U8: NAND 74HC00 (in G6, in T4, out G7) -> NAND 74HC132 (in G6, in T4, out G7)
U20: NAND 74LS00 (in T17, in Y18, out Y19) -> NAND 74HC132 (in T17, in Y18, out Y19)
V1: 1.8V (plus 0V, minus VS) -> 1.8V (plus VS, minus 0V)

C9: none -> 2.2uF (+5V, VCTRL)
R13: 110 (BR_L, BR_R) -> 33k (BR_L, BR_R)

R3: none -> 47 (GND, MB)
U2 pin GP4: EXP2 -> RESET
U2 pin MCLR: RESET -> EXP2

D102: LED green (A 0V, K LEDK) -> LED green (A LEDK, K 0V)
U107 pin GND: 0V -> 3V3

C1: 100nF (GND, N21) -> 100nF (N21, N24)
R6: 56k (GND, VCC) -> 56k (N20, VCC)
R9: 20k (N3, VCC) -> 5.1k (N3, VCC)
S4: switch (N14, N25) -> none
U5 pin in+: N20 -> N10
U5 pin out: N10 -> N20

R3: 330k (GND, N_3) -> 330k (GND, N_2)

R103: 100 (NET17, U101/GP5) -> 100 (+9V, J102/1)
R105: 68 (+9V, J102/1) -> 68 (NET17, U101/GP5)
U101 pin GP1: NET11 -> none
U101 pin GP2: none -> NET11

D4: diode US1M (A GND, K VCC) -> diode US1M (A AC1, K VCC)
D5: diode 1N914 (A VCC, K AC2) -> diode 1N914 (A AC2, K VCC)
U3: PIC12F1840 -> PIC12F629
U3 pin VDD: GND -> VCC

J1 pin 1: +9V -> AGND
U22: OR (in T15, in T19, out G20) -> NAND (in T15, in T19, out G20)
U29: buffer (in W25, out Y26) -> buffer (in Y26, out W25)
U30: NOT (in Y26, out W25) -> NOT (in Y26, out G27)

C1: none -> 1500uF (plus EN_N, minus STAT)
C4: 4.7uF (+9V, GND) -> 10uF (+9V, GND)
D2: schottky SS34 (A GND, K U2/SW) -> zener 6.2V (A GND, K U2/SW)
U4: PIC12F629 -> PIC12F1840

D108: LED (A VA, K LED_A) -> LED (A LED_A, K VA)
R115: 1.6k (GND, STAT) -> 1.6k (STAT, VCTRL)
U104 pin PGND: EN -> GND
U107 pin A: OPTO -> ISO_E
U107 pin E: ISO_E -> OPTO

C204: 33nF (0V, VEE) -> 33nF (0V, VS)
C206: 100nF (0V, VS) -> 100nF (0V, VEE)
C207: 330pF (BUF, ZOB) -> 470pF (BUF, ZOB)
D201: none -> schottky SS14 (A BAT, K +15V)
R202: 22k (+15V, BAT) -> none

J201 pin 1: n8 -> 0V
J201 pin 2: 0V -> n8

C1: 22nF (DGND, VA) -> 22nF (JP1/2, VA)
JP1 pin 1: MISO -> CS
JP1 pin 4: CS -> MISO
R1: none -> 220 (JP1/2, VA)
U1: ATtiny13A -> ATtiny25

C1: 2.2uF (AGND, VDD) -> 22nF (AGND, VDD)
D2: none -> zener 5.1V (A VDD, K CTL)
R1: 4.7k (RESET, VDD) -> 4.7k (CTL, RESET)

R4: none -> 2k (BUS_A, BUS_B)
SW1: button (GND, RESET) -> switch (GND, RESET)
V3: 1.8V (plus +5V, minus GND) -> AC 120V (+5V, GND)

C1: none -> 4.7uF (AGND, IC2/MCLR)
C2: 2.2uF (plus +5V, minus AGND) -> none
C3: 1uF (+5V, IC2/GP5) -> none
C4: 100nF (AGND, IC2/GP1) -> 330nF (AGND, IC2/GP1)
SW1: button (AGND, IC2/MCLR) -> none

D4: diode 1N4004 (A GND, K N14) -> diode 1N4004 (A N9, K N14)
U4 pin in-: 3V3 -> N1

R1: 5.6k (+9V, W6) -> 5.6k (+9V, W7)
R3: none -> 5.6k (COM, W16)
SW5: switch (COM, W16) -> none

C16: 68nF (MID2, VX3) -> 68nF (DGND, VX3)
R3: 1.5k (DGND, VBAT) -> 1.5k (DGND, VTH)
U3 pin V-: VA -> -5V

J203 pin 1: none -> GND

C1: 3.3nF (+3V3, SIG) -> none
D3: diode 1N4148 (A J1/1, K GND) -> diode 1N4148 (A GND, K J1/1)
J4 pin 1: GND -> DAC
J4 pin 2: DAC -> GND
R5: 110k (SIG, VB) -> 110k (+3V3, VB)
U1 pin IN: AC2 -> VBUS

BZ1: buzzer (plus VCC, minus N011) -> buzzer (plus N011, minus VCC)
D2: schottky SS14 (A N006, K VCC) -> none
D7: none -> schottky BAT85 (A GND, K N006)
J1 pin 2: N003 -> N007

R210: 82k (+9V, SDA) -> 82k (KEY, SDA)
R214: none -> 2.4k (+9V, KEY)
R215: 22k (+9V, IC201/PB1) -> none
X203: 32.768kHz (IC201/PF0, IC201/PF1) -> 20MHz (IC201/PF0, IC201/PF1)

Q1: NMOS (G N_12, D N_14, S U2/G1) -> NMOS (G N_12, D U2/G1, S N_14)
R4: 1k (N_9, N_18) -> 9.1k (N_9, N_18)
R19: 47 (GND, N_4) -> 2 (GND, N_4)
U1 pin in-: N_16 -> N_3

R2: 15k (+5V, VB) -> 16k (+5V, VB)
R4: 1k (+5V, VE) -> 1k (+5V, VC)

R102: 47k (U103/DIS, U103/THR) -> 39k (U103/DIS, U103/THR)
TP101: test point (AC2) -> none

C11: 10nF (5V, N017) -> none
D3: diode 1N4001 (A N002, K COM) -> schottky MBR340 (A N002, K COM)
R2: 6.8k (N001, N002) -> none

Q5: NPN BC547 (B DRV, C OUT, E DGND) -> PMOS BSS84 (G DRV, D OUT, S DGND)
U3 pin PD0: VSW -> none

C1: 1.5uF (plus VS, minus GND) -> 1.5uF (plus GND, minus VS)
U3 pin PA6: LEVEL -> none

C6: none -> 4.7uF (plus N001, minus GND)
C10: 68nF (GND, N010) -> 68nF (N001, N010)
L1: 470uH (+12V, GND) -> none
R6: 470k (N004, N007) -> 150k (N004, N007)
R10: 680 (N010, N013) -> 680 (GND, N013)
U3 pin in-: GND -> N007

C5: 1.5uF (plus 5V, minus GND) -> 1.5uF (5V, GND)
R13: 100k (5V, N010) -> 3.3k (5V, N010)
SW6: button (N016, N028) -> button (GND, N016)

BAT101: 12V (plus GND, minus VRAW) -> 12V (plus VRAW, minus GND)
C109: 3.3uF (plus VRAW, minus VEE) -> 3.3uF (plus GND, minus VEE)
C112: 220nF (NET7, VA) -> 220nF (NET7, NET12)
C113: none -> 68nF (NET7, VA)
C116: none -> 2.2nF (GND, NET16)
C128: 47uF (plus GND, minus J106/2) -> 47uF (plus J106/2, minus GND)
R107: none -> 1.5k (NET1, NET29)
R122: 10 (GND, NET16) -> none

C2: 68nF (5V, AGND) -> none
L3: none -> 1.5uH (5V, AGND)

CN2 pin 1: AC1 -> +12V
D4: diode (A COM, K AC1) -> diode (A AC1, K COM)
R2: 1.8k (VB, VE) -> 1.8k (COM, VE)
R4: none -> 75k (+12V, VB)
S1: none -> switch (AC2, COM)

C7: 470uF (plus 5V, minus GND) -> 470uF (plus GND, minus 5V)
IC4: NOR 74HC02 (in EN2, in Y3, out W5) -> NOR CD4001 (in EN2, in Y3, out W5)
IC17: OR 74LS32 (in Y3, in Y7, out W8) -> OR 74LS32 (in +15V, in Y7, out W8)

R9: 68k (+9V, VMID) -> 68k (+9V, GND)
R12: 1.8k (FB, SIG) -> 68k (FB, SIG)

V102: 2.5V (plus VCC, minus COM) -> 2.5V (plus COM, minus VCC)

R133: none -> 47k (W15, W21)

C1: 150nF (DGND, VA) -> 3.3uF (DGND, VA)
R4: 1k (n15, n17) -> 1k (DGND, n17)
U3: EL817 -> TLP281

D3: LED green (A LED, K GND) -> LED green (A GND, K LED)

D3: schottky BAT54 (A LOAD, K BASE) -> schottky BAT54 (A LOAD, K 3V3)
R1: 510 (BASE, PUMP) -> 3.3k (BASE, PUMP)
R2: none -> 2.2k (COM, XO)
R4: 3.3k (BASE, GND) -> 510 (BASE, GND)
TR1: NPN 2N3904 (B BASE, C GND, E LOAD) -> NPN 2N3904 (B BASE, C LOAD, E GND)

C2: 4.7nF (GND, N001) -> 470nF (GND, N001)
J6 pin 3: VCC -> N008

### WHAT YOU HAVE TO DO
Everything above from the line with "SW1: button (AGND, IC2/MCLR) -> none" to the line with "U3 pin PA6: LEVEL -> none", both included, must be repeated exactly, and nothing outside that range.

### ANSWER TO THE PROBLEM
SW1: button (AGND, IC2/MCLR) -> none

D4: diode 1N4004 (A GND, K N14) -> diode 1N4004 (A N9, K N14)
U4 pin in-: 3V3 -> N1

R1: 5.6k (+9V, W6) -> 5.6k (+9V, W7)
R3: none -> 5.6k (COM, W16)
SW5: switch (COM, W16) -> none

C16: 68nF (MID2, VX3) -> 68nF (DGND, VX3)
R3: 1.5k (DGND, VBAT) -> 1.5k (DGND, VTH)
U3 pin V-: VA -> -5V

J203 pin 1: none -> GND

C1: 3.3nF (+3V3, SIG) -> none
D3: diode 1N4148 (A J1/1, K GND) -> diode 1N4148 (A GND, K J1/1)
J4 pin 1: GND -> DAC
J4 pin 2: DAC -> GND
R5: 110k (SIG, VB) -> 110k (+3V3, VB)
U1 pin IN: AC2 -> VBUS

BZ1: buzzer (plus VCC, minus N011) -> buzzer (plus N011, minus VCC)
D2: schottky SS14 (A N006, K VCC) -> none
D7: none -> schottky BAT85 (A GND, K N006)
J1 pin 2: N003 -> N007

R210: 82k (+9V, SDA) -> 82k (KEY, SDA)
R214: none -> 2.4k (+9V, KEY)
R215: 22k (+9V, IC201/PB1) -> none
X203: 32.768kHz (IC201/PF0, IC201/PF1) -> 20MHz (IC201/PF0, IC201/PF1)

Q1: NMOS (G N_12, D N_14, S U2/G1) -> NMOS (G N_12, D U2/G1, S N_14)
R4: 1k (N_9, N_18) -> 9.1k (N_9, N_18)
R19: 47 (GND, N_4) -> 2 (GND, N_4)
U1 pin in-: N_16 -> N_3

R2: 15k (+5V, VB) -> 16k (+5V, VB)
R4: 1k (+5V, VE) -> 1k (+5V, VC)

R102: 47k (U103/DIS, U103/THR) -> 39k (U103/DIS, U103/THR)
TP101: test point (AC2) -> none

C11: 10nF (5V, N017) -> none
D3: diode 1N4001 (A N002, K COM) -> schottky MBR340 (A N002, K COM)
R2: 6.8k (N001, N002) -> none

Q5: NPN BC547 (B DRV, C OUT, E DGND) -> PMOS BSS84 (G DRV, D OUT, S DGND)
U3 pin PD0: VSW -> none

C1: 1.5uF (plus VS, minus GND) -> 1.5uF (plus GND, minus VS)
U3 pin PA6: LEVEL -> none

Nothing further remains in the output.